#### Materials provided ####

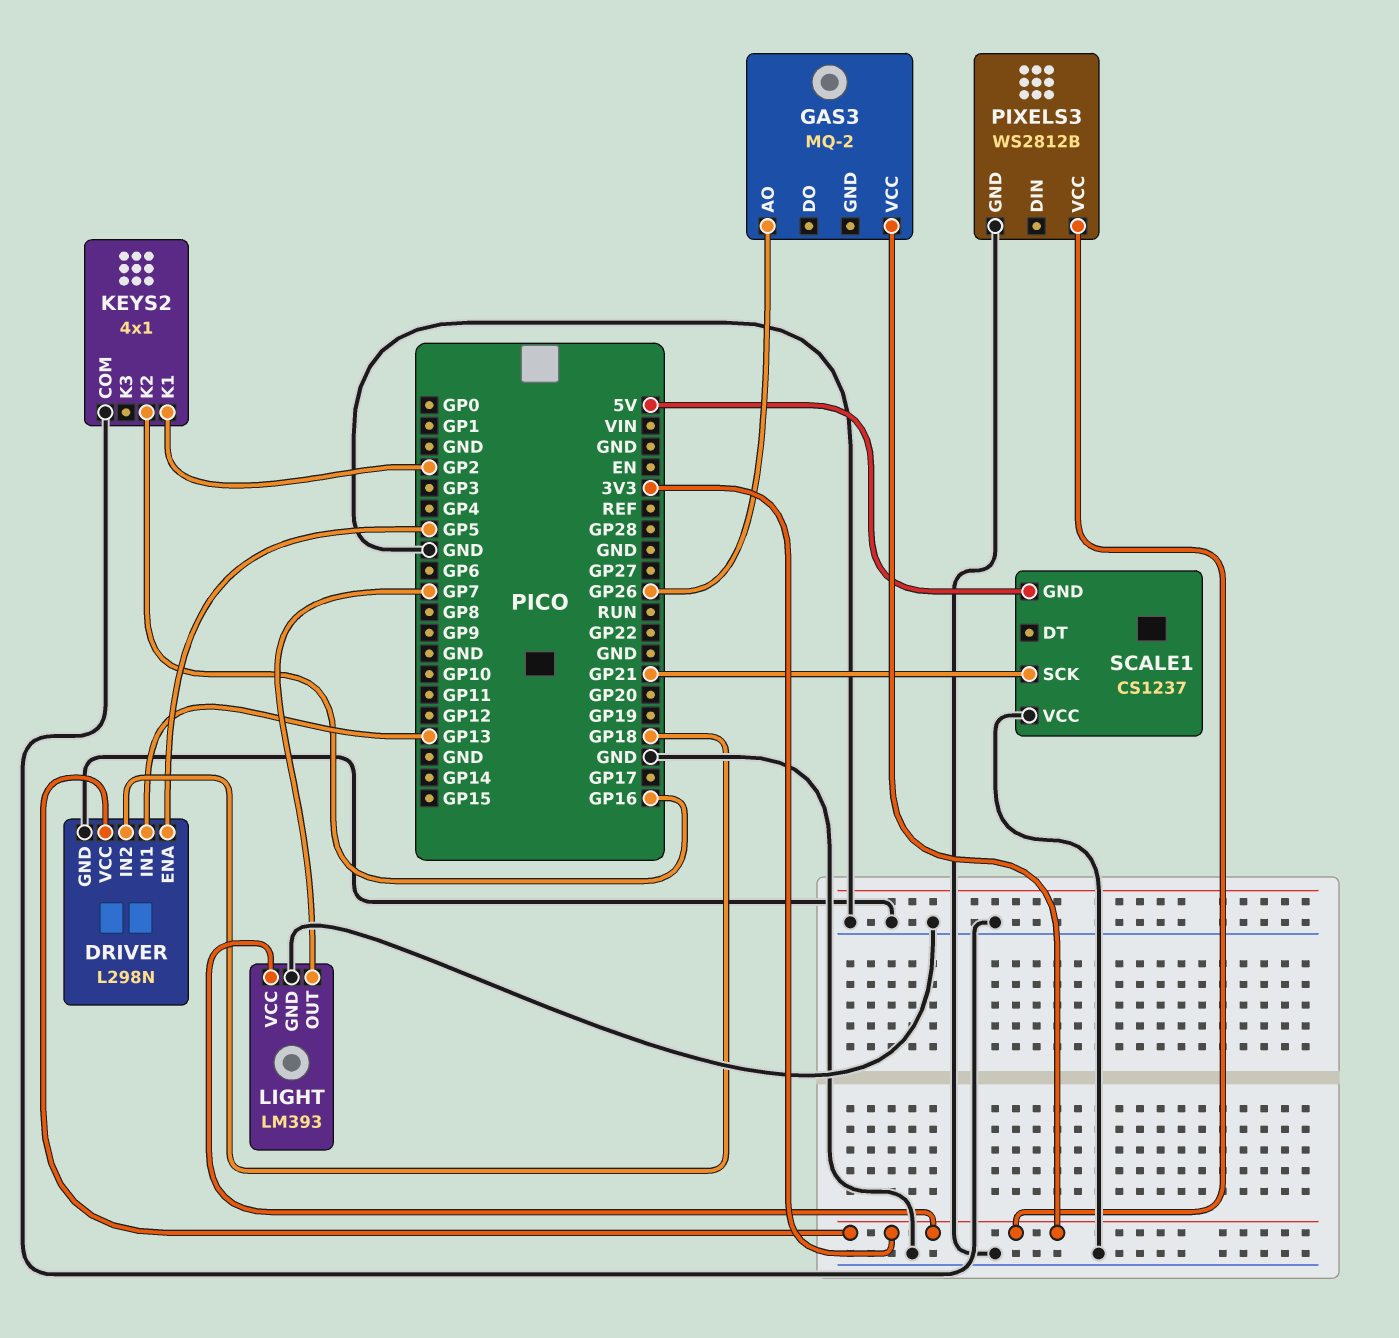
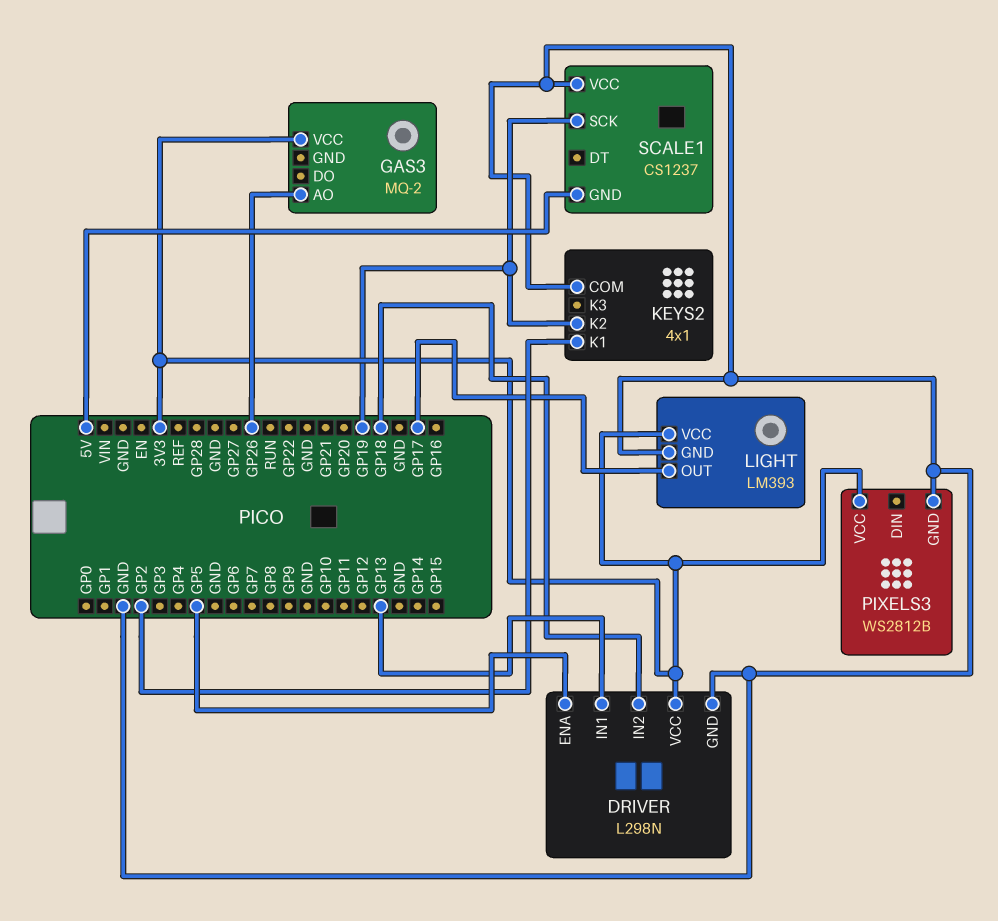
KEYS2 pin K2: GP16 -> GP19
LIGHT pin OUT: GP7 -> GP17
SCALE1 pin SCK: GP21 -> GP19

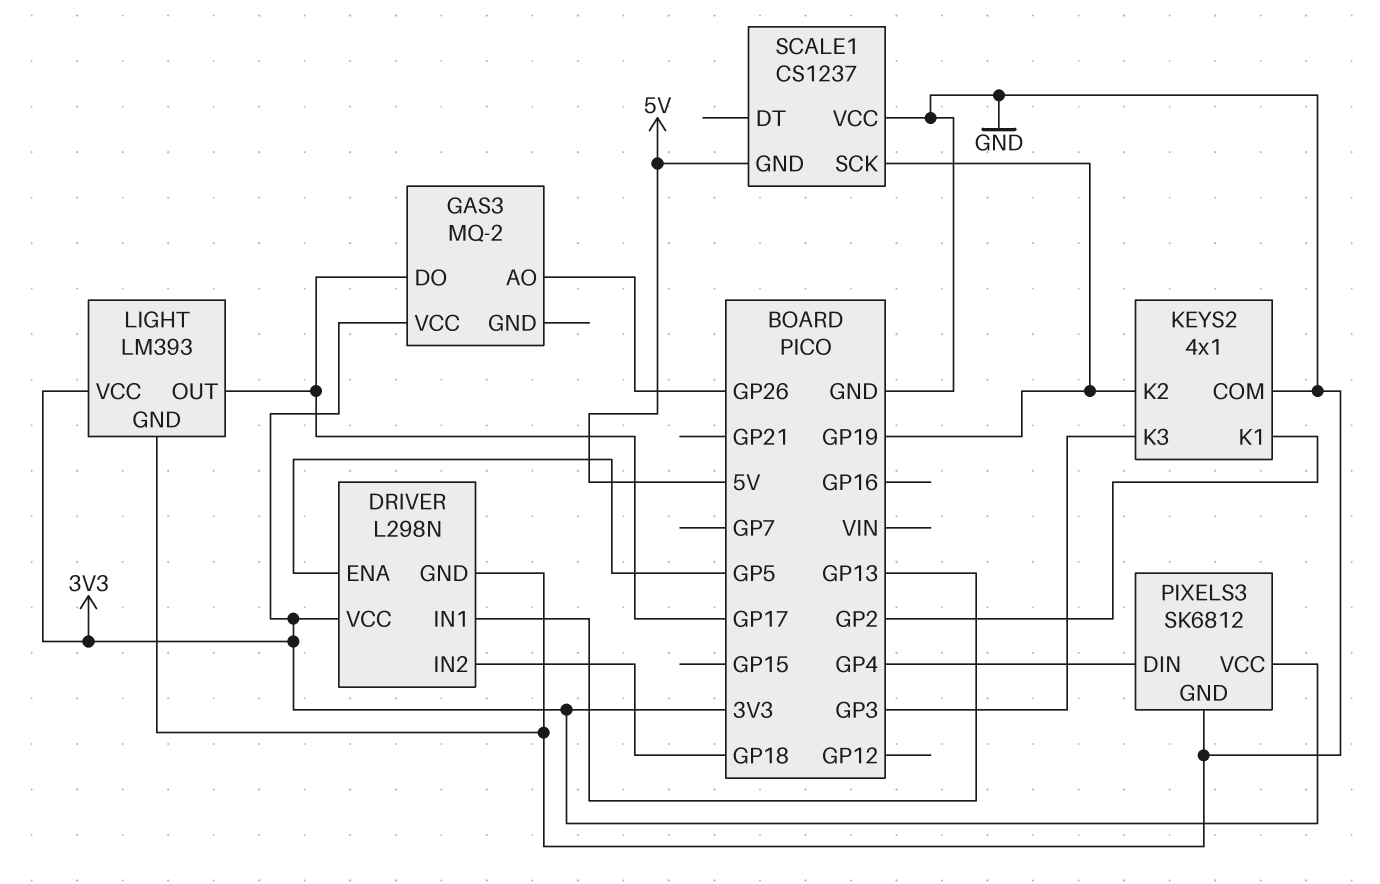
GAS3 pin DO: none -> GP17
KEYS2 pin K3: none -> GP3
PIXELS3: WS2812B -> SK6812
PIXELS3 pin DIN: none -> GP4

####
#### Materials provided ####

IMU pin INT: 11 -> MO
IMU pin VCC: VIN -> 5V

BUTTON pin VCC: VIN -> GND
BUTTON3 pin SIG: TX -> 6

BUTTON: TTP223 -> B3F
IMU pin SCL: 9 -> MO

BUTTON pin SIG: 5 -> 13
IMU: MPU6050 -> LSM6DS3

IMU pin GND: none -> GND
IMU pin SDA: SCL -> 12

####

## Assignment
Filter the material above down to the lines that hold the word "none".

## Answer box
GAS3 pin DO: none -> GP17
KEYS2 pin K3: none -> GP3
PIXELS3 pin DIN: none -> GP4
IMU pin GND: none -> GND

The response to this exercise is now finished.